**PROBLEM TO SOLVE**
Where in the records does the word "truck" occur? Copy each line in which it does.

**GIVEN RECORDS**
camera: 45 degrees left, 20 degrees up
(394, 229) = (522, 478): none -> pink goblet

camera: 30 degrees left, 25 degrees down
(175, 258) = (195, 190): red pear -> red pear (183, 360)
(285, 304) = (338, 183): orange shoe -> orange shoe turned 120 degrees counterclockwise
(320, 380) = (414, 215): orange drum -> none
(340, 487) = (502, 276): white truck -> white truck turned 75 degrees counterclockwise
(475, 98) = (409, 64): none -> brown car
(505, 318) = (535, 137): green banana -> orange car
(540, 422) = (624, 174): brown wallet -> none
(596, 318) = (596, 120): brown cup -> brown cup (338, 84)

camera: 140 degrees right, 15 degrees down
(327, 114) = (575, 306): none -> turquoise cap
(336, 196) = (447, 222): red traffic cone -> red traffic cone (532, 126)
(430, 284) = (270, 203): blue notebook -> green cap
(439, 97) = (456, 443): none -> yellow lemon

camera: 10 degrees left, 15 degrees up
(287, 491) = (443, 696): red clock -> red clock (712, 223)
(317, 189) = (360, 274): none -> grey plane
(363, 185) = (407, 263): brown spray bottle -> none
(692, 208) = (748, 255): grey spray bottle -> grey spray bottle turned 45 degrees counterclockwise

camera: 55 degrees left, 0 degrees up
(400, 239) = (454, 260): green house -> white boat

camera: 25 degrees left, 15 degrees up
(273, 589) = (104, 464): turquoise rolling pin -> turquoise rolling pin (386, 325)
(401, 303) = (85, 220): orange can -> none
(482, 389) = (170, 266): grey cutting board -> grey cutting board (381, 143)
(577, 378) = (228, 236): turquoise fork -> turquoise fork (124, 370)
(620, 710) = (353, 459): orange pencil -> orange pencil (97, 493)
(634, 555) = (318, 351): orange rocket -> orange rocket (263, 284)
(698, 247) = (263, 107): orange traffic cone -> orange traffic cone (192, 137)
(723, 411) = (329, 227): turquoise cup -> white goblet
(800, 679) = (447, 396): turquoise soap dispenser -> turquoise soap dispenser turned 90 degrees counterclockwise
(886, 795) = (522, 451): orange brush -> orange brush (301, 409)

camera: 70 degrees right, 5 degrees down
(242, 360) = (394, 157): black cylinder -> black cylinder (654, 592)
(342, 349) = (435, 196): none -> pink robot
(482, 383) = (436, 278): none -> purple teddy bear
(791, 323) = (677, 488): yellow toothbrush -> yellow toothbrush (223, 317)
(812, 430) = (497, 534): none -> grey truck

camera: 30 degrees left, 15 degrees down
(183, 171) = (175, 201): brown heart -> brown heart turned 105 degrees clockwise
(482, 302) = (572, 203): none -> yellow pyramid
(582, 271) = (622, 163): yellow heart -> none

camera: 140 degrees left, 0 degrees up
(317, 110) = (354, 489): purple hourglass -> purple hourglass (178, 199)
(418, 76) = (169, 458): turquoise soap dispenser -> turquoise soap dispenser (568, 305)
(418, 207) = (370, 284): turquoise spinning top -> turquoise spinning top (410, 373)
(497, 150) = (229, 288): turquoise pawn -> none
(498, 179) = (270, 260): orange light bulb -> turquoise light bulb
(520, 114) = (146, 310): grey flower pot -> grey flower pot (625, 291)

**EXERCISE RESPONSE**
(340, 487) = (502, 276): white truck -> white truck turned 75 degrees counterclockwise
(812, 430) = (497, 534): none -> grey truck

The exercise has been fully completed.